STUDY MATERIAL section start

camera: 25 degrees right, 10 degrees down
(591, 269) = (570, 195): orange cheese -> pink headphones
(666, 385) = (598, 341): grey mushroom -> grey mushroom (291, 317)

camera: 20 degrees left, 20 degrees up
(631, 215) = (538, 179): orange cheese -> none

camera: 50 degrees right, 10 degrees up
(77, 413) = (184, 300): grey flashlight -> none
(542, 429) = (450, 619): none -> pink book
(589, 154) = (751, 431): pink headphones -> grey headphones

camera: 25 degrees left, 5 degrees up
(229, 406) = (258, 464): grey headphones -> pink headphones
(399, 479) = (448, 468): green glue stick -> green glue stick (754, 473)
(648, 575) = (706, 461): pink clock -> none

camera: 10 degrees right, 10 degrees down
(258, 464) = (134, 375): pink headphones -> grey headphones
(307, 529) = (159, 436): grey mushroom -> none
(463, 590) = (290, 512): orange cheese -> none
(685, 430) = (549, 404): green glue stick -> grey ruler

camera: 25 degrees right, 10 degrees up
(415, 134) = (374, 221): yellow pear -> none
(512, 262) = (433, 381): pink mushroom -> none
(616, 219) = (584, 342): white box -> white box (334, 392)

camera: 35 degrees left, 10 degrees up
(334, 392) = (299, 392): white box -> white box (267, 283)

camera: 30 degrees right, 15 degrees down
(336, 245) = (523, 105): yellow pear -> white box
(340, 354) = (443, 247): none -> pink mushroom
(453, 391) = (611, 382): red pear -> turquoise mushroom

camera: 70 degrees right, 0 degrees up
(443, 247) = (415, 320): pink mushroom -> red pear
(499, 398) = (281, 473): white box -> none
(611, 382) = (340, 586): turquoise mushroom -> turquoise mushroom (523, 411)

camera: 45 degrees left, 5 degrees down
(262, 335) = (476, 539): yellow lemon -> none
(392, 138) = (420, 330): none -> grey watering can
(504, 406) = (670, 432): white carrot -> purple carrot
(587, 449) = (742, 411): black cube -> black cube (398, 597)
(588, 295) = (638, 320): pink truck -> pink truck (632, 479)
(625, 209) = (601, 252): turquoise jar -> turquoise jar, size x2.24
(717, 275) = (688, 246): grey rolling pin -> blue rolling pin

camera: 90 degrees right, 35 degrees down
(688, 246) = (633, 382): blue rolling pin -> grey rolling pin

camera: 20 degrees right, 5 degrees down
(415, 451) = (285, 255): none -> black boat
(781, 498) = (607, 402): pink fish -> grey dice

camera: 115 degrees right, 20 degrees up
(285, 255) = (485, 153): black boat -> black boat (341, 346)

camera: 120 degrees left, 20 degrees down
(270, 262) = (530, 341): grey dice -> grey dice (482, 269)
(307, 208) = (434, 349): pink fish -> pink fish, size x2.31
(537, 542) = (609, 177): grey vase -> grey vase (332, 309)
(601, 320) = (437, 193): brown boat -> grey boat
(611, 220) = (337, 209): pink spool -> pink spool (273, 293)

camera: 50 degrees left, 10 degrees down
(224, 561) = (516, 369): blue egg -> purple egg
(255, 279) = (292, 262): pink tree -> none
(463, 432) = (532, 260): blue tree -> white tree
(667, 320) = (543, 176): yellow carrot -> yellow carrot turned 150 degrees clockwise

STUDY MATERIAL section end

**ASSIGNMENT:** Nothing but the exact lines of the data above, from the line containing "camera: 20 degrees right, 5 degrees down" through the last, should appear in the answer.

**EXPECTED ANSWER:**
camera: 20 degrees right, 5 degrees down
(415, 451) = (285, 255): none -> black boat
(781, 498) = (607, 402): pink fish -> grey dice

camera: 115 degrees right, 20 degrees up
(285, 255) = (485, 153): black boat -> black boat (341, 346)

camera: 120 degrees left, 20 degrees down
(270, 262) = (530, 341): grey dice -> grey dice (482, 269)
(307, 208) = (434, 349): pink fish -> pink fish, size x2.31
(537, 542) = (609, 177): grey vase -> grey vase (332, 309)
(601, 320) = (437, 193): brown boat -> grey boat
(611, 220) = (337, 209): pink spool -> pink spool (273, 293)

camera: 50 degrees left, 10 degrees down
(224, 561) = (516, 369): blue egg -> purple egg
(255, 279) = (292, 262): pink tree -> none
(463, 432) = (532, 260): blue tree -> white tree
(667, 320) = (543, 176): yellow carrot -> yellow carrot turned 150 degrees clockwise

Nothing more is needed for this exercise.